• [Task to complete]: Repeat the data that follows exactly, starting at the line with "JOY pin VRX: D9 -> D2" and ending at the line with "JOY pin SW: D0 -> D5", and leave out every picture.

# # # #

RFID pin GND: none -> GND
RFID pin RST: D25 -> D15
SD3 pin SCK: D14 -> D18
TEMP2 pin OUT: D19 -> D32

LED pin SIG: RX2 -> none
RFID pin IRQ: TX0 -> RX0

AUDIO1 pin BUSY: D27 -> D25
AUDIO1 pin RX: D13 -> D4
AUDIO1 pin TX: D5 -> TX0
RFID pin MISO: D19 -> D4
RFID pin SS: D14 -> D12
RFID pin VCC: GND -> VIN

# # # #

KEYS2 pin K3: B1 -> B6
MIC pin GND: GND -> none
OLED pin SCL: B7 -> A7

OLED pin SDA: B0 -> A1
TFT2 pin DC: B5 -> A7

# # # #

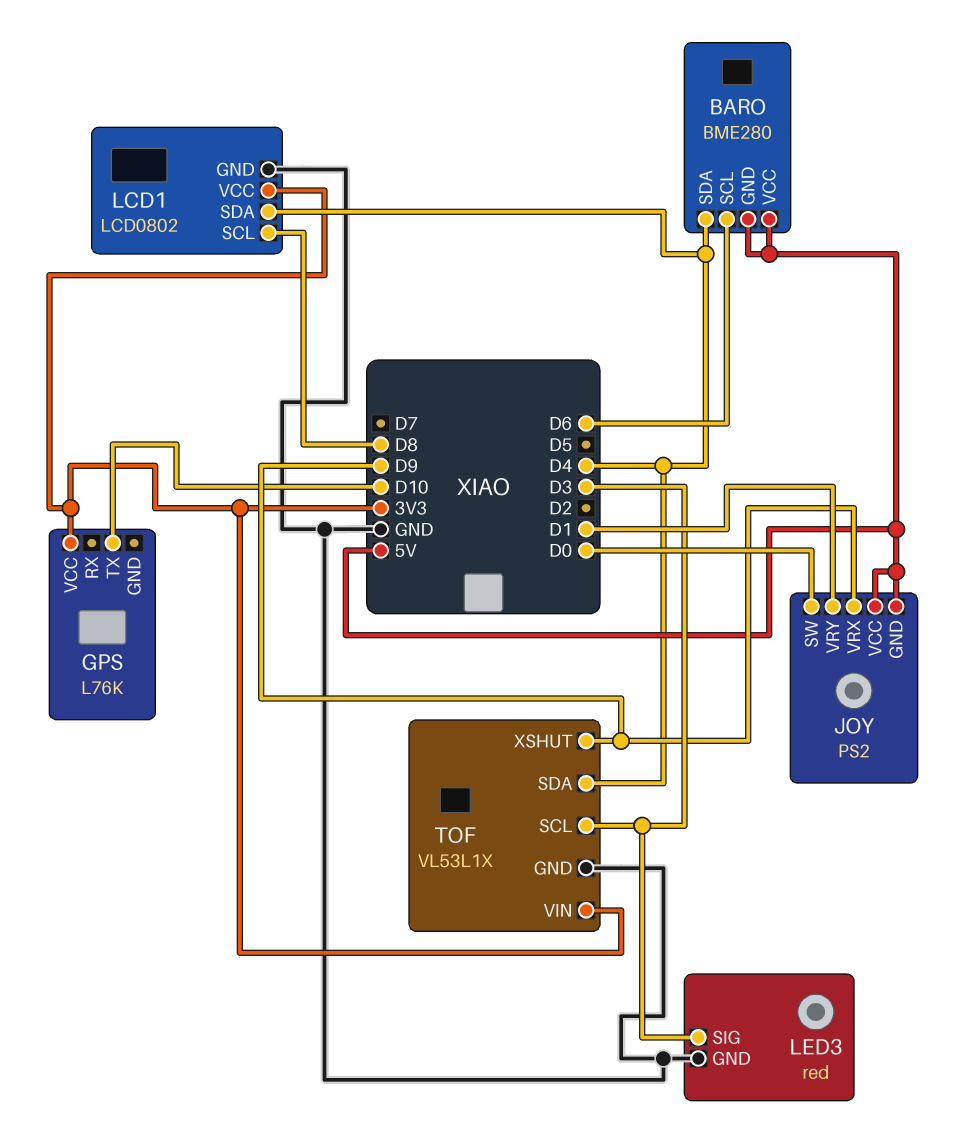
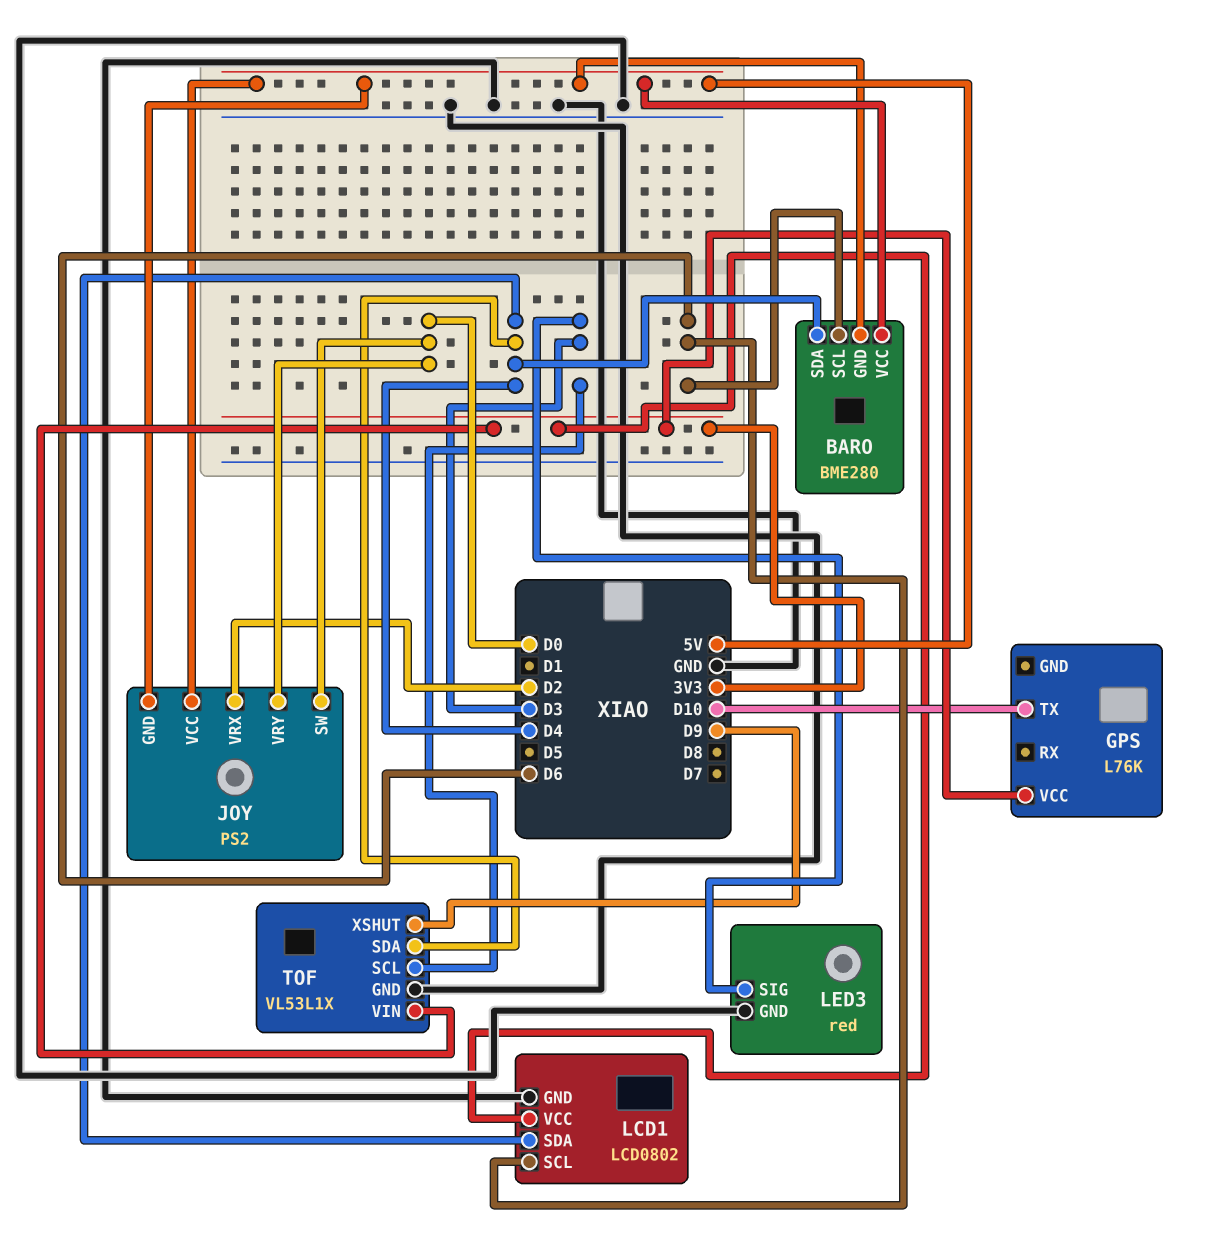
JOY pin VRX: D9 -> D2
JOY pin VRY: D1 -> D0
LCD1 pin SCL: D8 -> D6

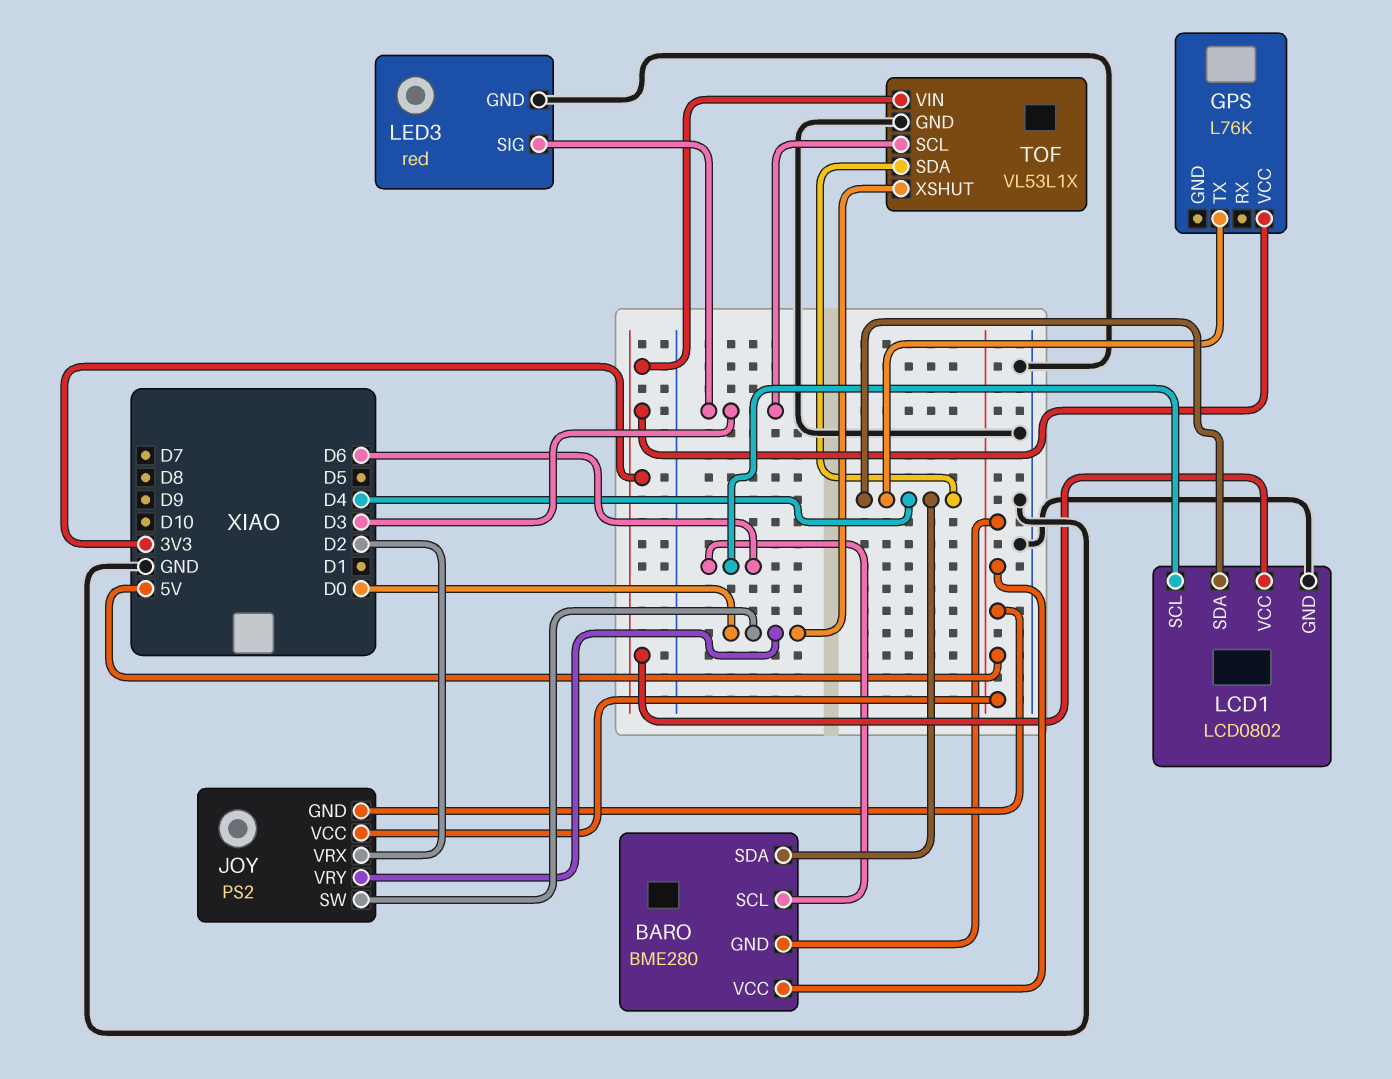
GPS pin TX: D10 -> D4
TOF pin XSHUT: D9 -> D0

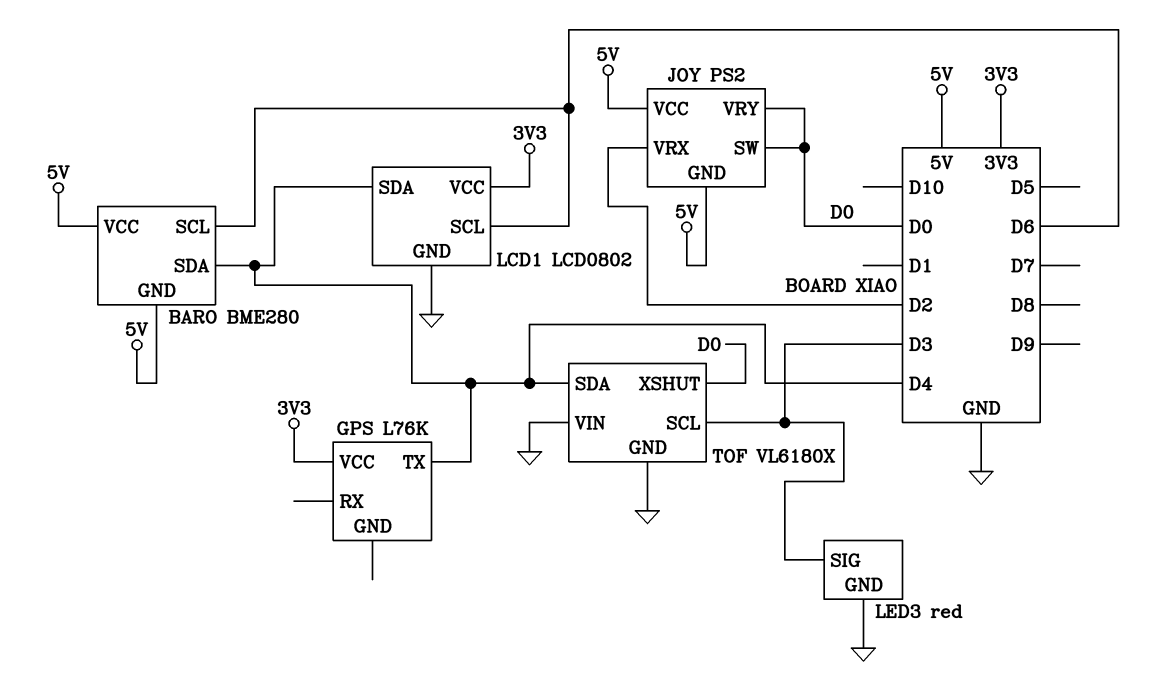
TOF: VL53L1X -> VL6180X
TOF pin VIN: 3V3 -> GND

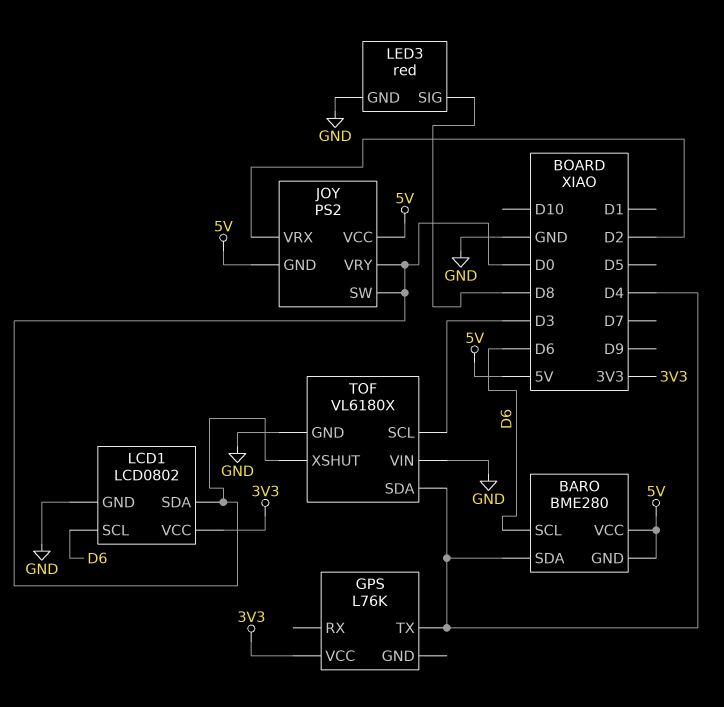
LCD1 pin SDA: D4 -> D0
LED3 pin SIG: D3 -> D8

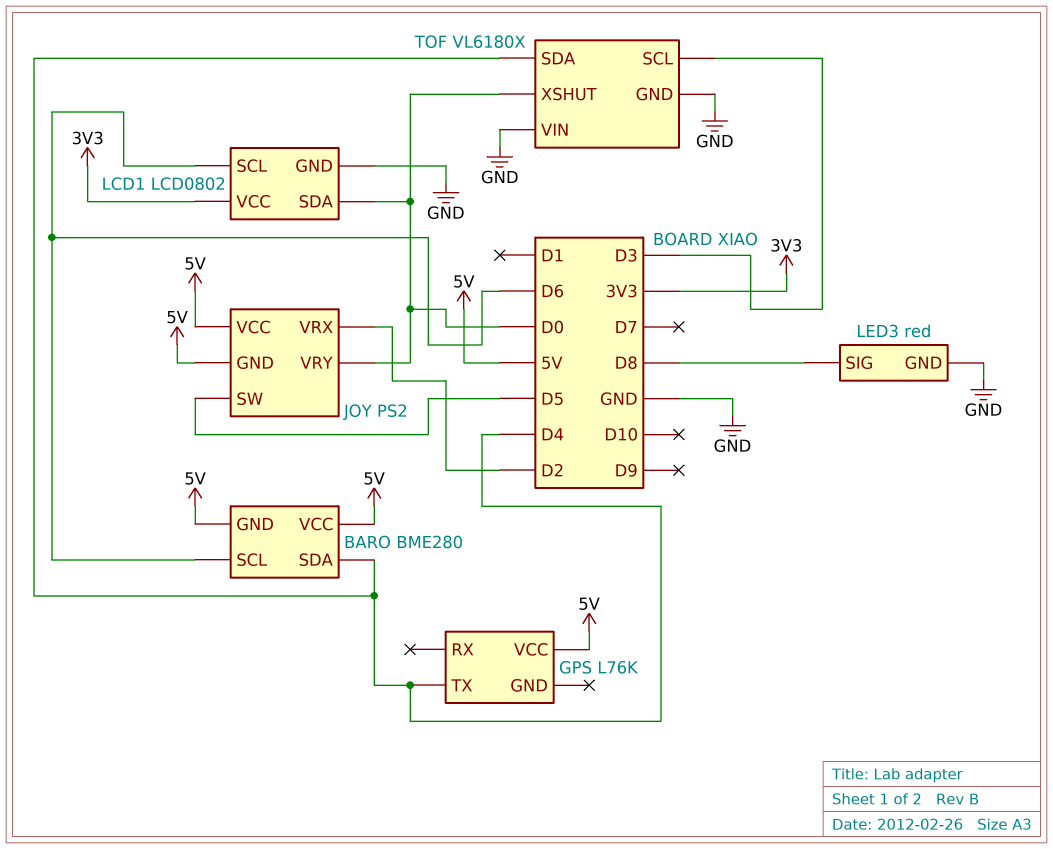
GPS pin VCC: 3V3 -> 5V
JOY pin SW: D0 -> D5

# # # #

• [Answer to this exercise]:
JOY pin VRX: D9 -> D2
JOY pin VRY: D1 -> D0
LCD1 pin SCL: D8 -> D6

GPS pin TX: D10 -> D4
TOF pin XSHUT: D9 -> D0

TOF: VL53L1X -> VL6180X
TOF pin VIN: 3V3 -> GND

LCD1 pin SDA: D4 -> D0
LED3 pin SIG: D3 -> D8

GPS pin VCC: 3V3 -> 5V
JOY pin SW: D0 -> D5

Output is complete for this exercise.